Excerpts from a dataset:
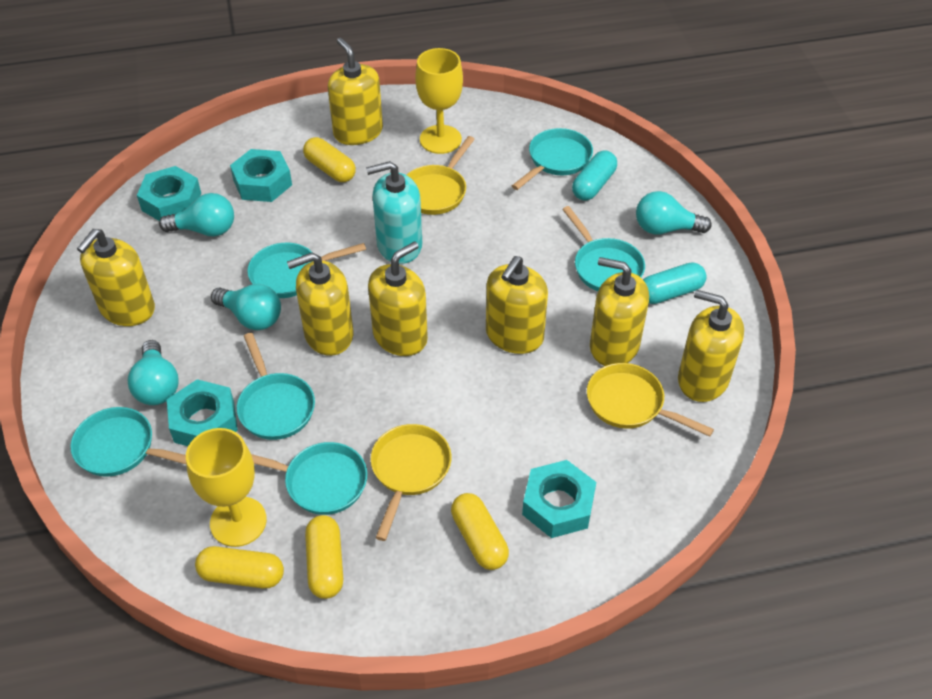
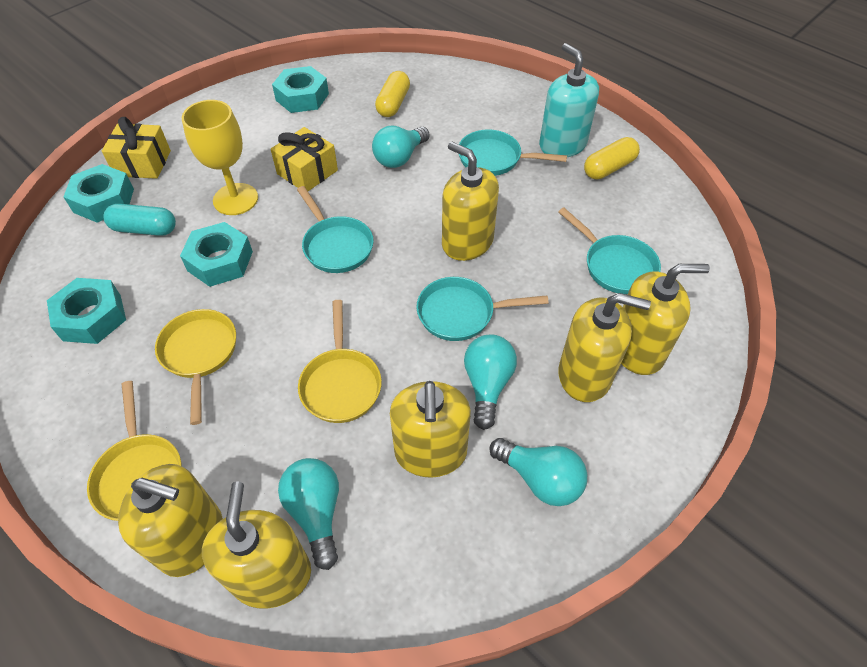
turquoise capsule: 2 -> 1
turquoise pan: 6 -> 4
yellow capsule: 4 -> 2
yellow gift: 0 -> 2
yellow goblet: 2 -> 1
yellow soap dispenser: 7 -> 6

== Instructions for the task ==
If a line in the records above holds the string "yellow", copy it.

== Expected answer ==
yellow capsule: 4 -> 2
yellow gift: 0 -> 2
yellow goblet: 2 -> 1
yellow soap dispenser: 7 -> 6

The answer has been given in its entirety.